**WORK REQUEST**
Your task is to reproduce, exactly and only, the lines running from the line containing "cyan brick F4 level 3 -> none" to the end of the data below, both included.

**EXERCISE DATA**
○ ○ ○ ○ ○
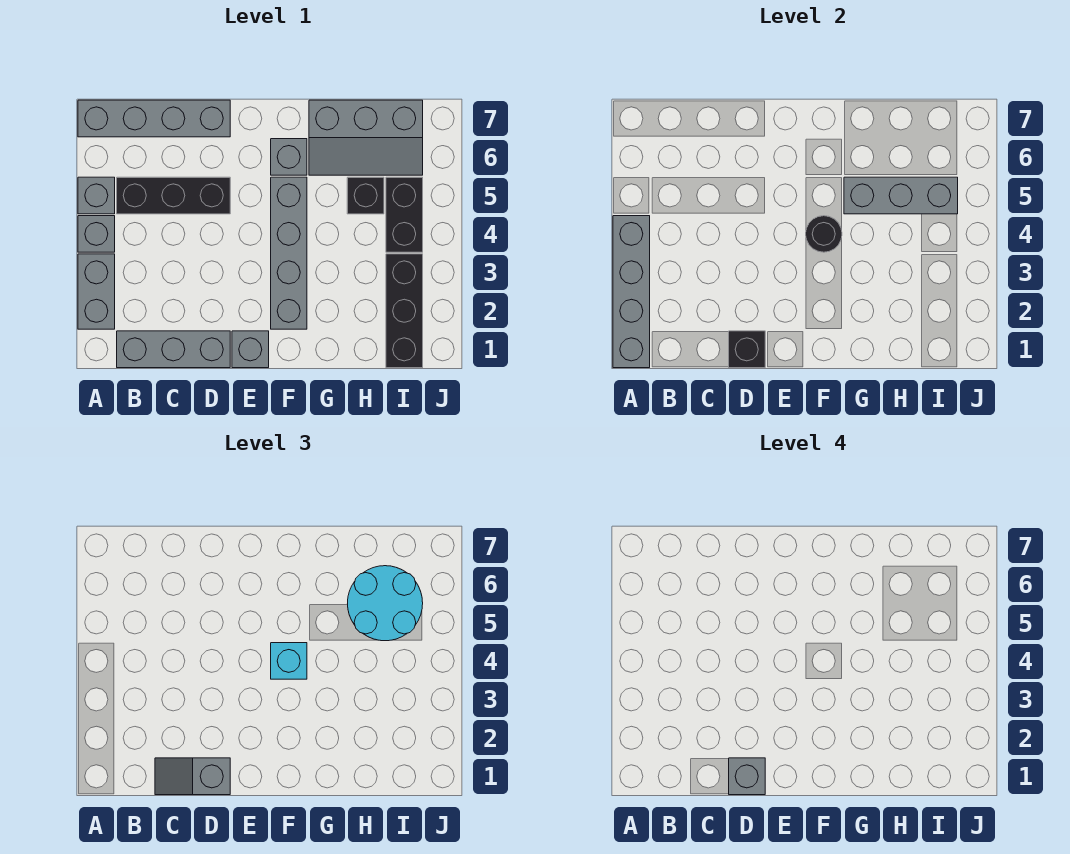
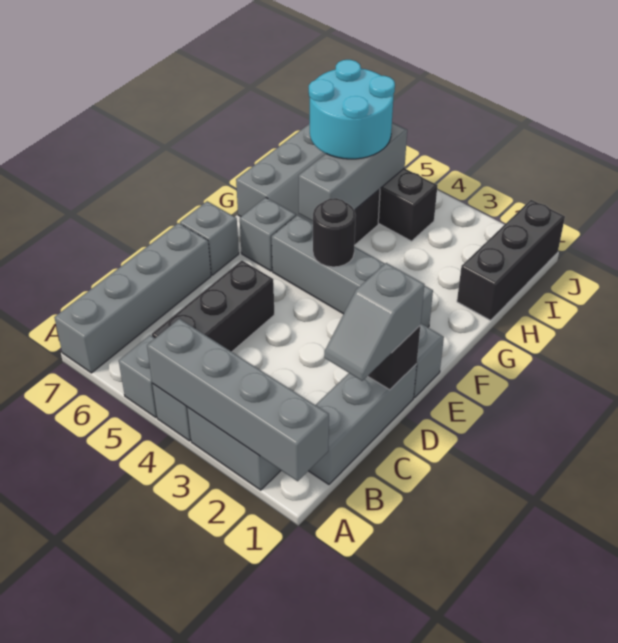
grey brick D1 level 4 -> grey brick E7 level 1
cyan brick F4 level 3 -> none
black brick I1:I3 level 1 -> black brick H1:J1 level 1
○ ○ ○ ○ ○
**ANSWER SPACE**
cyan brick F4 level 3 -> none
black brick I1:I3 level 1 -> black brick H1:J1 level 1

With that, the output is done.